> TASK TO COMPLETE:
Spot each line in the data below containing "flashlight" and copy it.

=== Section Start ===

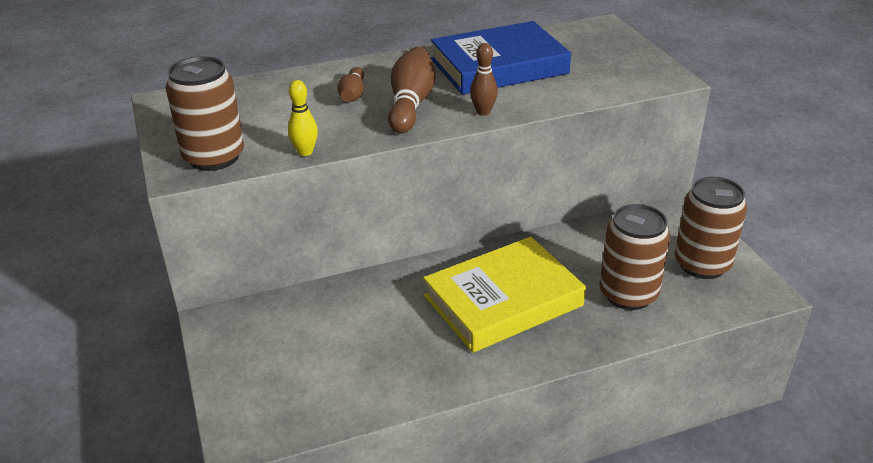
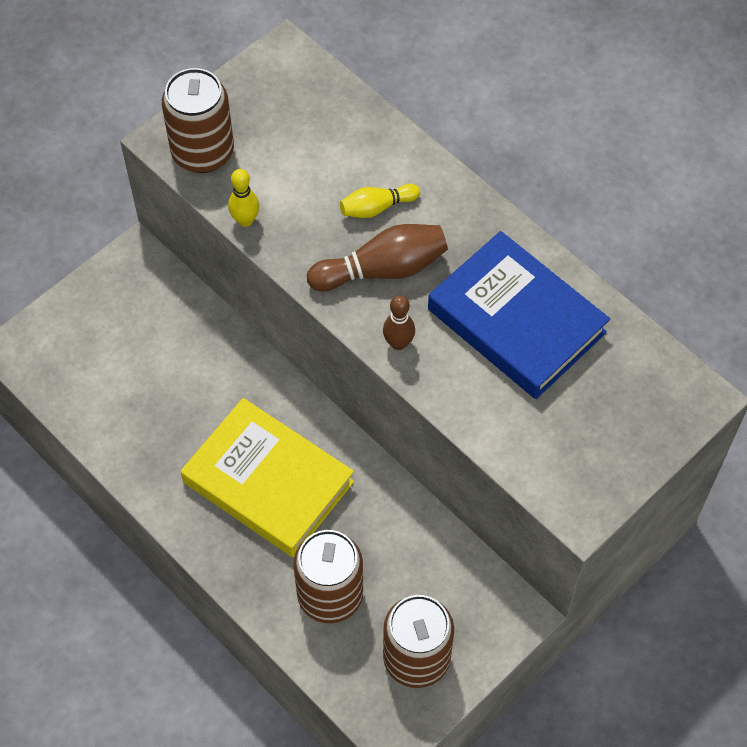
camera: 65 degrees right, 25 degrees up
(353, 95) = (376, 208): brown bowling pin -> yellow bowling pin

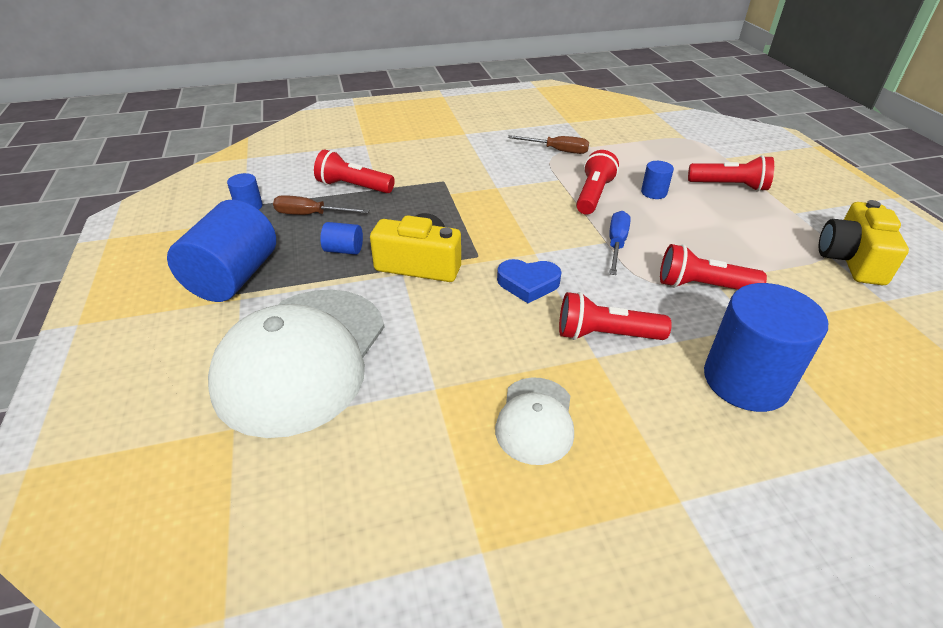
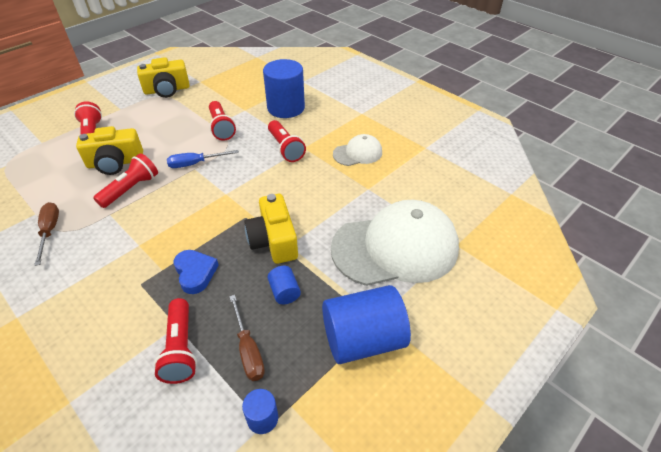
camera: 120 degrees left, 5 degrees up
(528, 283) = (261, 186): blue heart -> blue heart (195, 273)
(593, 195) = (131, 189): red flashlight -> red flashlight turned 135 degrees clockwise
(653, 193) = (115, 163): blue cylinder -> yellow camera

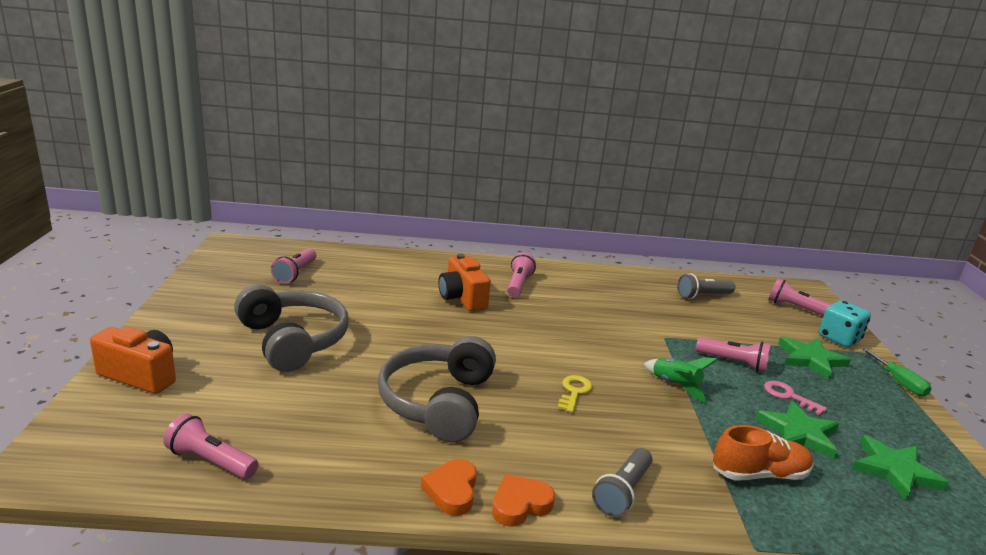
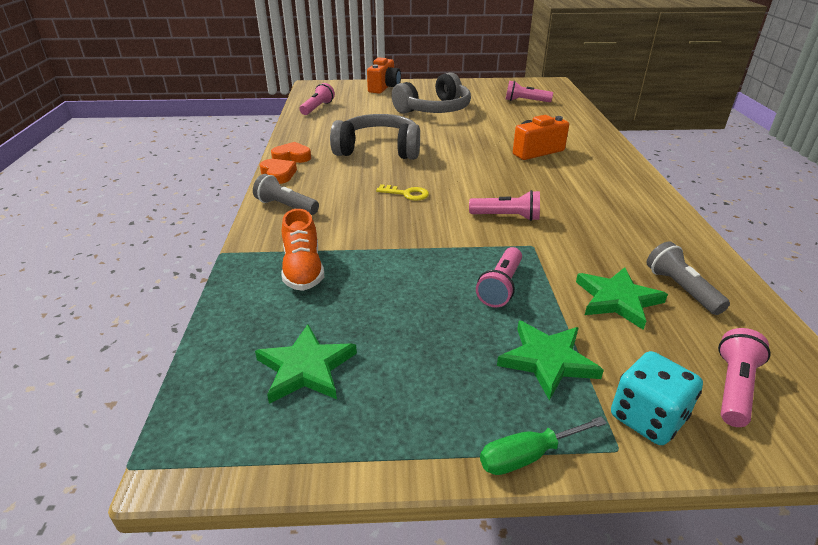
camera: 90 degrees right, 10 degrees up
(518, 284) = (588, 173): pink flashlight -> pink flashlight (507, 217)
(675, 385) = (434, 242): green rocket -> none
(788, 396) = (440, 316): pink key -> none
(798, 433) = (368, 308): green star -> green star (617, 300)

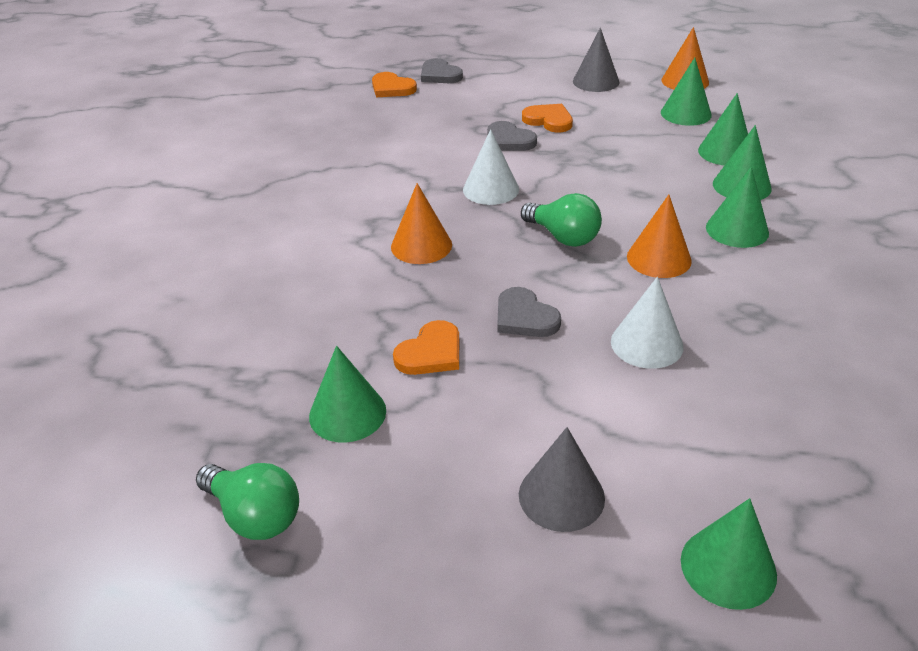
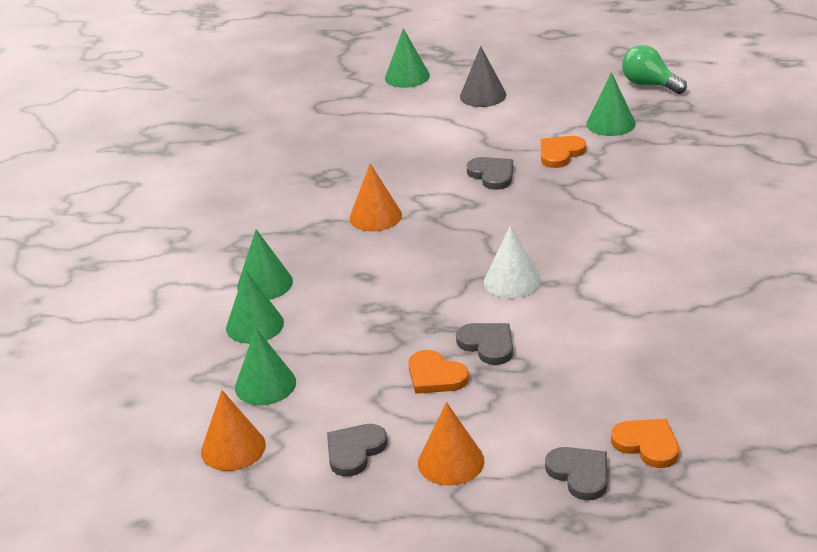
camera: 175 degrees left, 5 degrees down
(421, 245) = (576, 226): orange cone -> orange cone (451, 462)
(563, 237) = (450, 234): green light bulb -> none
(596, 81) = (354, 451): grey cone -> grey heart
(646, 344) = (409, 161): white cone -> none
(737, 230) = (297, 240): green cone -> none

=== Section End ===

> RESPONSE AREA:
(593, 195) = (131, 189): red flashlight -> red flashlight turned 135 degrees clockwise
(518, 284) = (588, 173): pink flashlight -> pink flashlight (507, 217)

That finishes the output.